__TRY IT__. Write the listing out again word for word, leaving each picture behind.

(INFORMATION SUPPLIED begins)

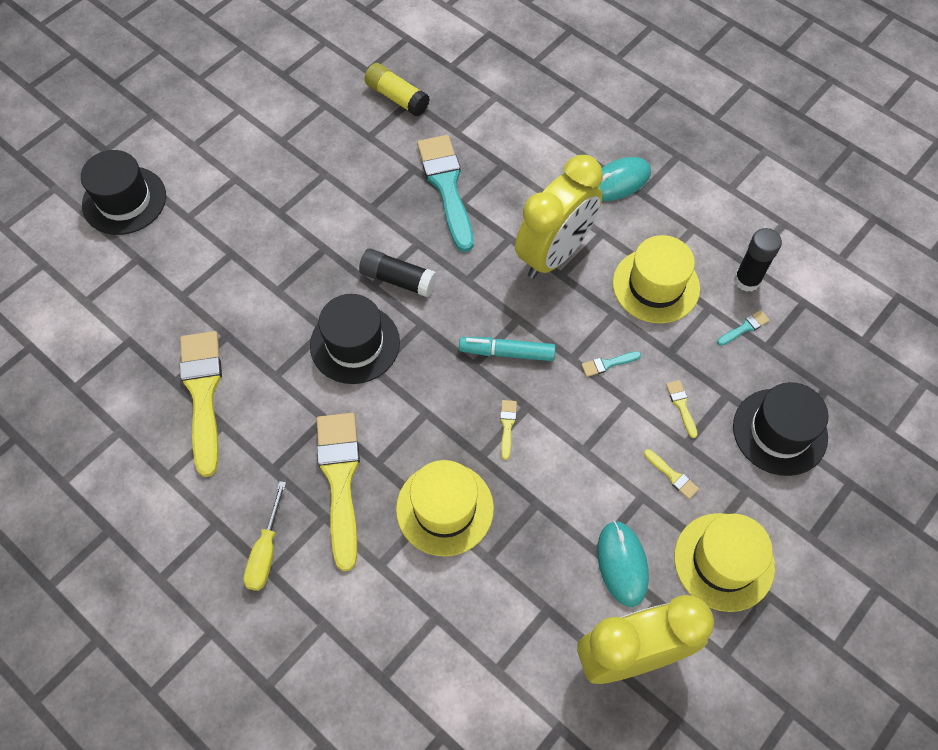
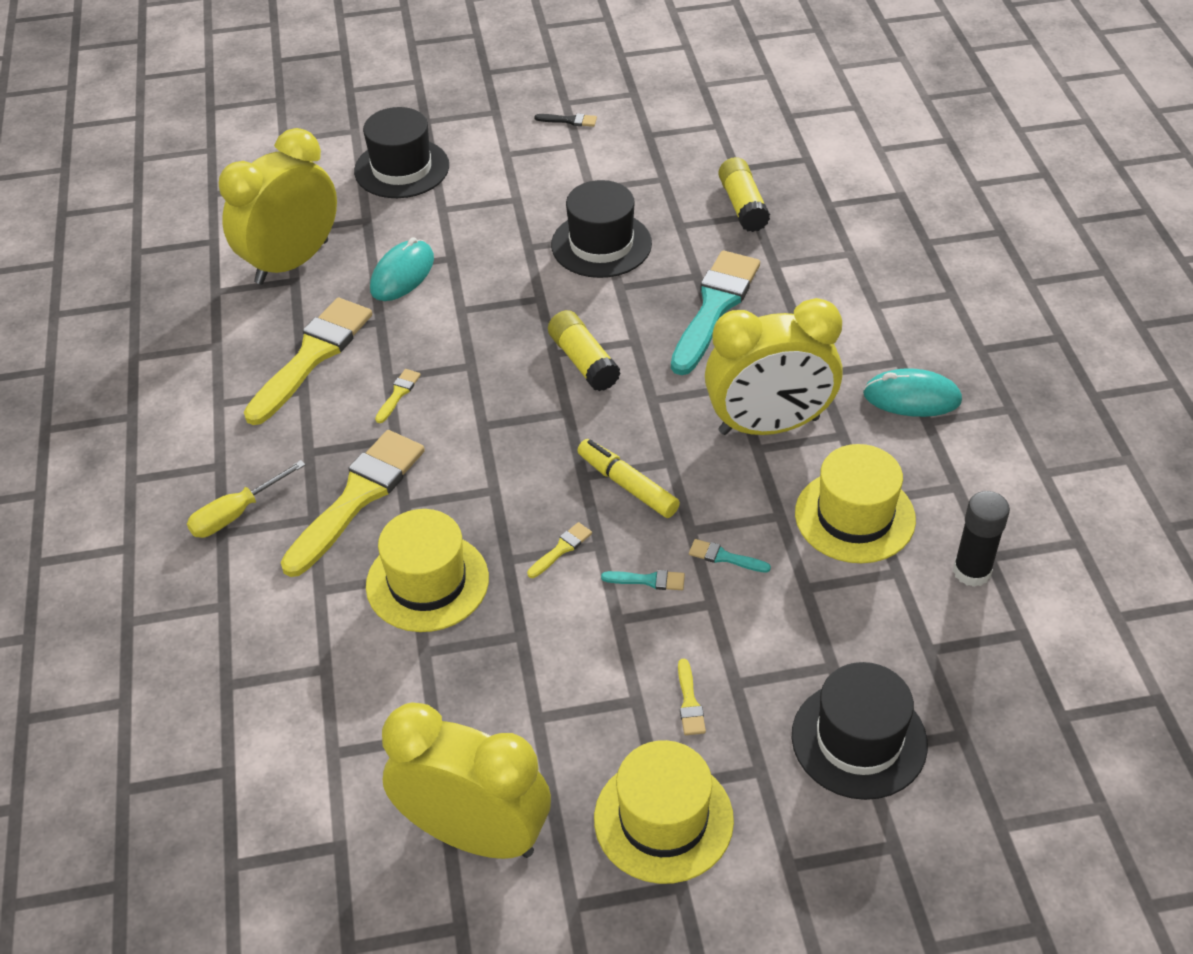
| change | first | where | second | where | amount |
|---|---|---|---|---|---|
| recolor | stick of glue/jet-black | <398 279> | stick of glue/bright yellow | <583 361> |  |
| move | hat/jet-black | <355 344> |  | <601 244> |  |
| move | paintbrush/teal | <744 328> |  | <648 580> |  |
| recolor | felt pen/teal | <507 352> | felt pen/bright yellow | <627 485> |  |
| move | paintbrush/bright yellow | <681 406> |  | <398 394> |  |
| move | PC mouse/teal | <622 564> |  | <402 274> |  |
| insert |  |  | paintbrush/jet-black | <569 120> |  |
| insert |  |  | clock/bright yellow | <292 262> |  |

(INFORMATION SUPPLIED ends)

__RESPONSE BELOW__.
| change | first | where | second | where | amount |
|---|---|---|---|---|---|
| recolor | stick of glue/jet-black | <398 279> | stick of glue/bright yellow | <583 361> |  |
| move | hat/jet-black | <355 344> |  | <601 244> |  |
| move | paintbrush/teal | <744 328> |  | <648 580> |  |
| recolor | felt pen/teal | <507 352> | felt pen/bright yellow | <627 485> |  |
| move | paintbrush/bright yellow | <681 406> |  | <398 394> |  |
| move | PC mouse/teal | <622 564> |  | <402 274> |  |
| insert |  |  | paintbrush/jet-black | <569 120> |  |
| insert |  |  | clock/bright yellow | <292 262> |  |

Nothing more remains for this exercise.